Among the entries below, how many lines have the word "none"? Answer only with the number.

Items listed in a dataset
★ ★ ★ ★ ★

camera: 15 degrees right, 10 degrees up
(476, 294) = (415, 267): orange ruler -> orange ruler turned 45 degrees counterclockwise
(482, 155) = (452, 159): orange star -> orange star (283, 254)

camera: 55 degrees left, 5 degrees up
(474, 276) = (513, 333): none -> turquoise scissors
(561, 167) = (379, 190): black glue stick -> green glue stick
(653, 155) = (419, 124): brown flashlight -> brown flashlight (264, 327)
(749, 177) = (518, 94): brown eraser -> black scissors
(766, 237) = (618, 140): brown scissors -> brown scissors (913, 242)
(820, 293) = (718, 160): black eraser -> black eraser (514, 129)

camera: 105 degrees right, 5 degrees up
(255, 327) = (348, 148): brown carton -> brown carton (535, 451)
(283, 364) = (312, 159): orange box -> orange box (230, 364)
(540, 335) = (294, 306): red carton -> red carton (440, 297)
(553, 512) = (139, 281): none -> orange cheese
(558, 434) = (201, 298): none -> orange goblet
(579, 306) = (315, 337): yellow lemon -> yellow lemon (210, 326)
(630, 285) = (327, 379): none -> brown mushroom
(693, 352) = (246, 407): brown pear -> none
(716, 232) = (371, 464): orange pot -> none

★ ★ ★ ★ ★

Task result => 6